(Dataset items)
▼

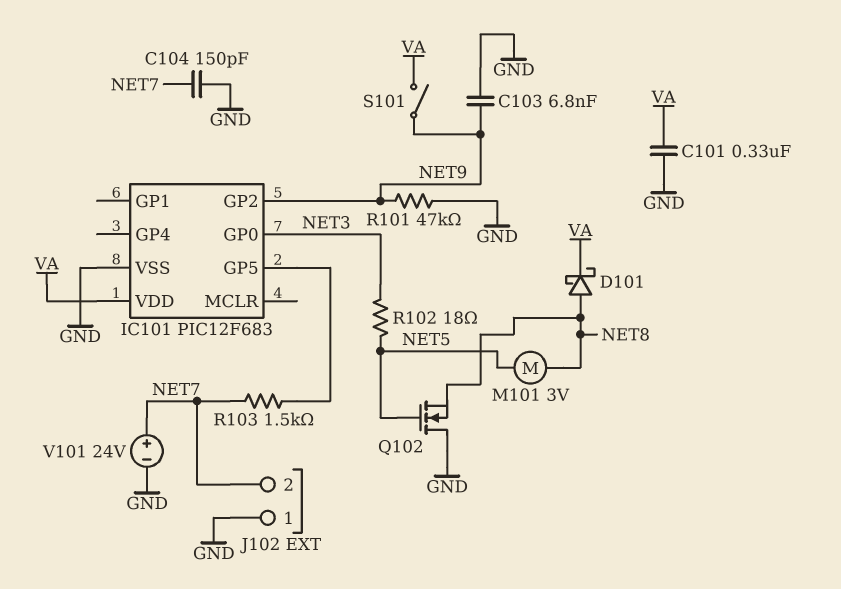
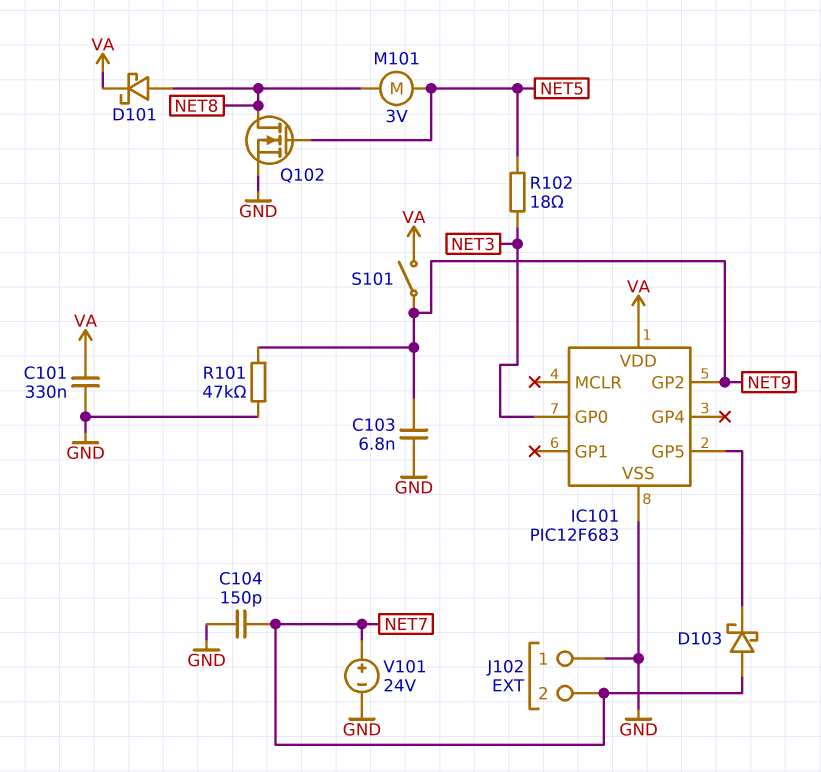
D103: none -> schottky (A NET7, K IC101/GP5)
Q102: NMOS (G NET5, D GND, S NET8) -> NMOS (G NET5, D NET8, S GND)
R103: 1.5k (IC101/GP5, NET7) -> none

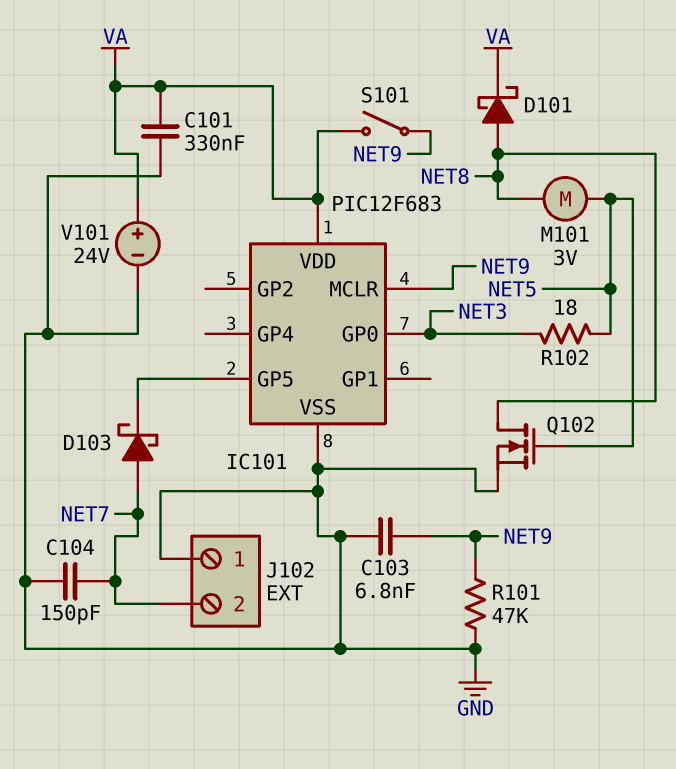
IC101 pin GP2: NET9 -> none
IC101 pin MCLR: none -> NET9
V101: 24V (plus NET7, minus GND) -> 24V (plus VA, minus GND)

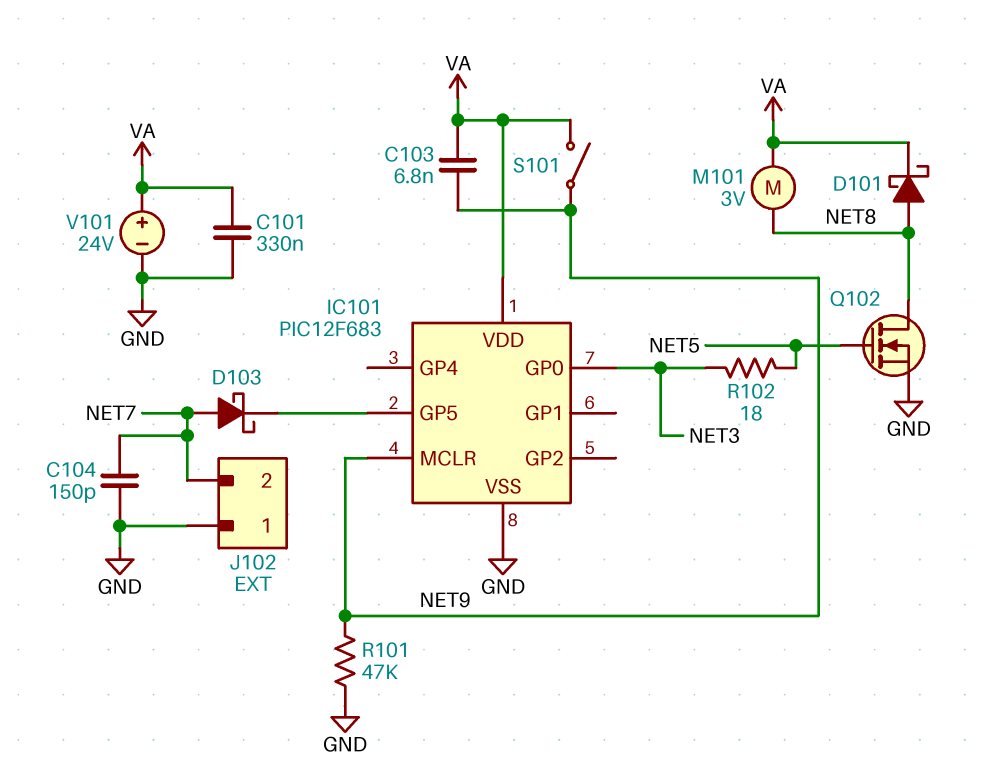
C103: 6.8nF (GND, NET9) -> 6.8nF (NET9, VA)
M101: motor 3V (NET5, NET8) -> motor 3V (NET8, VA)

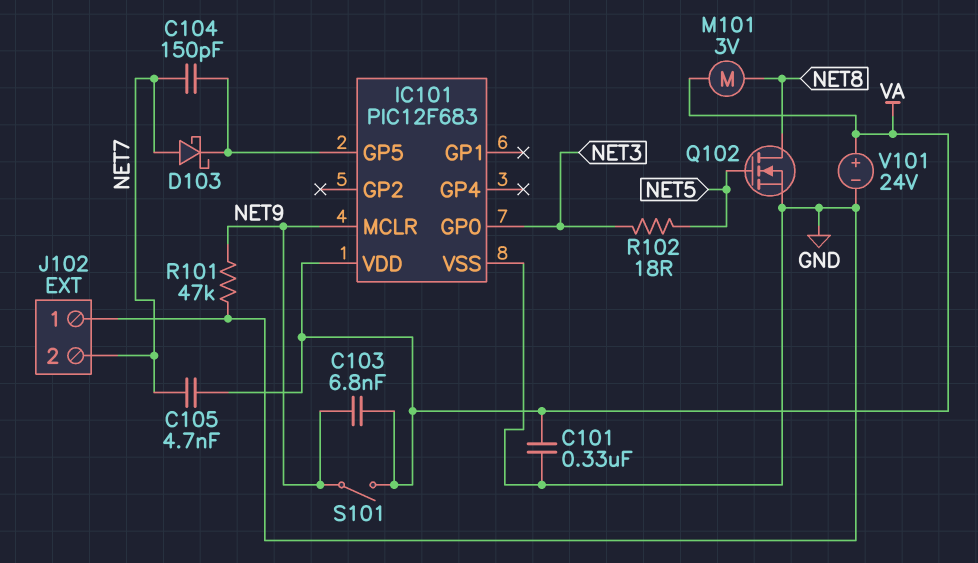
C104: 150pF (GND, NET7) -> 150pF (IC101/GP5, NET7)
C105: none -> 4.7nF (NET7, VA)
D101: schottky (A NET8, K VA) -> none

▲

◆ **Brief**: From the data, collect all lines where the string "none" appears.

◆ **Answer to this task**:
D103: none -> schottky (A NET7, K IC101/GP5)
R103: 1.5k (IC101/GP5, NET7) -> none
IC101 pin GP2: NET9 -> none
IC101 pin MCLR: none -> NET9
C105: none -> 4.7nF (NET7, VA)
D101: schottky (A NET8, K VA) -> none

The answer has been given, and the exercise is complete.